## Requirements
Extract the items between the line containing "2 (2018) [1270, 161]" and the line containing "Detect which cell", inclusive, and reproduce them verbatim.
---
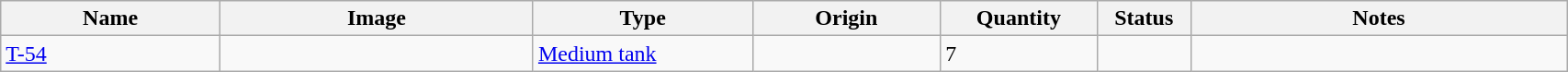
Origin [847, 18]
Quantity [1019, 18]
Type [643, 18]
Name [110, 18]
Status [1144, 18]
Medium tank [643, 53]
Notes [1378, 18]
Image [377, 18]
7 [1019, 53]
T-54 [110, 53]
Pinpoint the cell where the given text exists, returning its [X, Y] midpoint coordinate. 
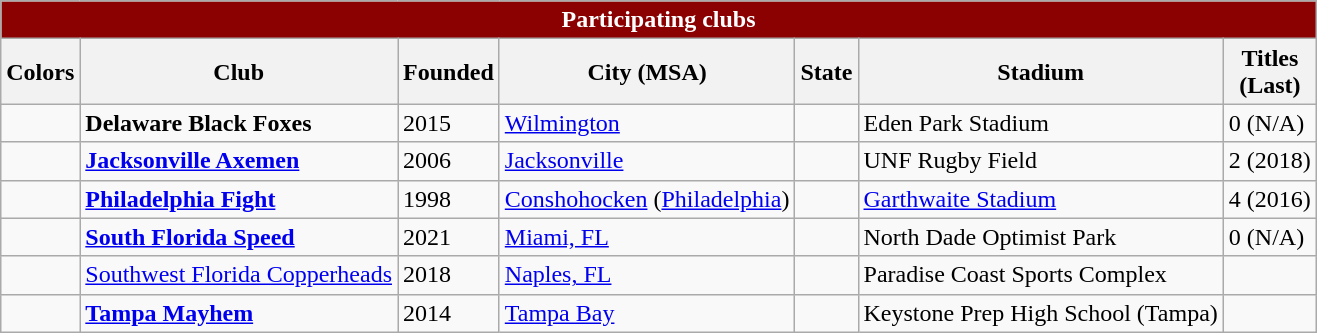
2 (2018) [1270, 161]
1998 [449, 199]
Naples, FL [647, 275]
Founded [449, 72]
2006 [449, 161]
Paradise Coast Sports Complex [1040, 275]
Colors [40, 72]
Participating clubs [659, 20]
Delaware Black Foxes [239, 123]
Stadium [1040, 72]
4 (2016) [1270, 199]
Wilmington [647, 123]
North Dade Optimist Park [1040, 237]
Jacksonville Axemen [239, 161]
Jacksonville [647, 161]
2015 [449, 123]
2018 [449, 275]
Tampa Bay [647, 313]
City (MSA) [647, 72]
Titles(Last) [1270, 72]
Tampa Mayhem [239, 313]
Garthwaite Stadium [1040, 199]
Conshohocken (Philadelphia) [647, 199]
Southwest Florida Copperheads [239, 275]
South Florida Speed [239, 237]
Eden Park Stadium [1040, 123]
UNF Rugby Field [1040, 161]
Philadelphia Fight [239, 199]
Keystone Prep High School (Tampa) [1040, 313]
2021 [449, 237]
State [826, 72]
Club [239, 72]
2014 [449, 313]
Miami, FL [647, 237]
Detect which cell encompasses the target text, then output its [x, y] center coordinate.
---
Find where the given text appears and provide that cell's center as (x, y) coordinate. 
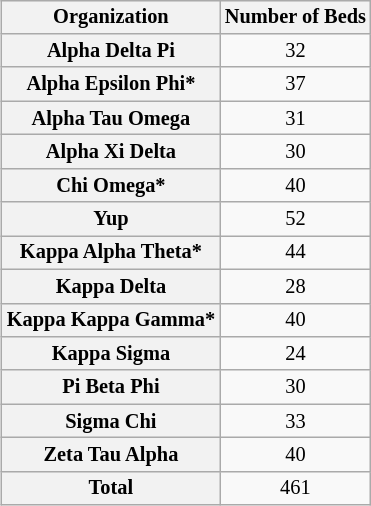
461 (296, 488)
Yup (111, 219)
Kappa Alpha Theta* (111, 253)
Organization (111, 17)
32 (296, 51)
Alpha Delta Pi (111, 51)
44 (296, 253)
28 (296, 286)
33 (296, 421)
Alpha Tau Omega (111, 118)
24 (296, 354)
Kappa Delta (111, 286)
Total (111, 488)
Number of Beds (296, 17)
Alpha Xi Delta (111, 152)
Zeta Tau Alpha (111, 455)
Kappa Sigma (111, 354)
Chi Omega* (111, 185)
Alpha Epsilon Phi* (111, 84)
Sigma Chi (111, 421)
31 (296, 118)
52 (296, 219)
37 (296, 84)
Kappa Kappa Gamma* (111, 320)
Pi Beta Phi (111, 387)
---
## Answer below
2 (2018) [1270, 161]
1998 [449, 199]
Naples, FL [647, 275]
Founded [449, 72]
2006 [449, 161]
Paradise Coast Sports Complex [1040, 275]
Colors [40, 72]
Participating clubs [659, 20]
Delaware Black Foxes [239, 123]
Stadium [1040, 72]
4 (2016) [1270, 199]
Wilmington [647, 123]
North Dade Optimist Park [1040, 237]
Jacksonville Axemen [239, 161]
Jacksonville [647, 161]
2015 [449, 123]
2018 [449, 275]
Tampa Bay [647, 313]
City (MSA) [647, 72]
Titles(Last) [1270, 72]
Tampa Mayhem [239, 313]
Garthwaite Stadium [1040, 199]
Conshohocken (Philadelphia) [647, 199]
Southwest Florida Copperheads [239, 275]
South Florida Speed [239, 237]
Eden Park Stadium [1040, 123]
UNF Rugby Field [1040, 161]
Philadelphia Fight [239, 199]
Keystone Prep High School (Tampa) [1040, 313]
2021 [449, 237]
State [826, 72]
Club [239, 72]
2014 [449, 313]
Miami, FL [647, 237]
Detect which cell encompasses the target text, then output its [x, y] center coordinate.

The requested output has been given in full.